## Information given
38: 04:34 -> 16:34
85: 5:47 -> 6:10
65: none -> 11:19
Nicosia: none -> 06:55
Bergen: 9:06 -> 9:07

---

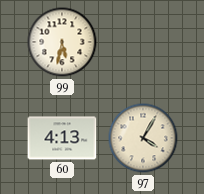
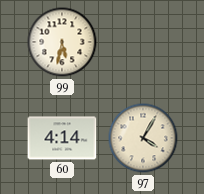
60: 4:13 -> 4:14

## Your task
Copy out the listing from the line containing "38: 04:34 -> 16:34" through the line containing "Bergen: 9:06 -> 9:07". Substitute "blank" wherever "none" appears and change nothing else.

## Solution
38: 04:34 -> 16:34
85: 5:47 -> 6:10
65: blank -> 11:19
Nicosia: blank -> 06:55
Bergen: 9:06 -> 9:07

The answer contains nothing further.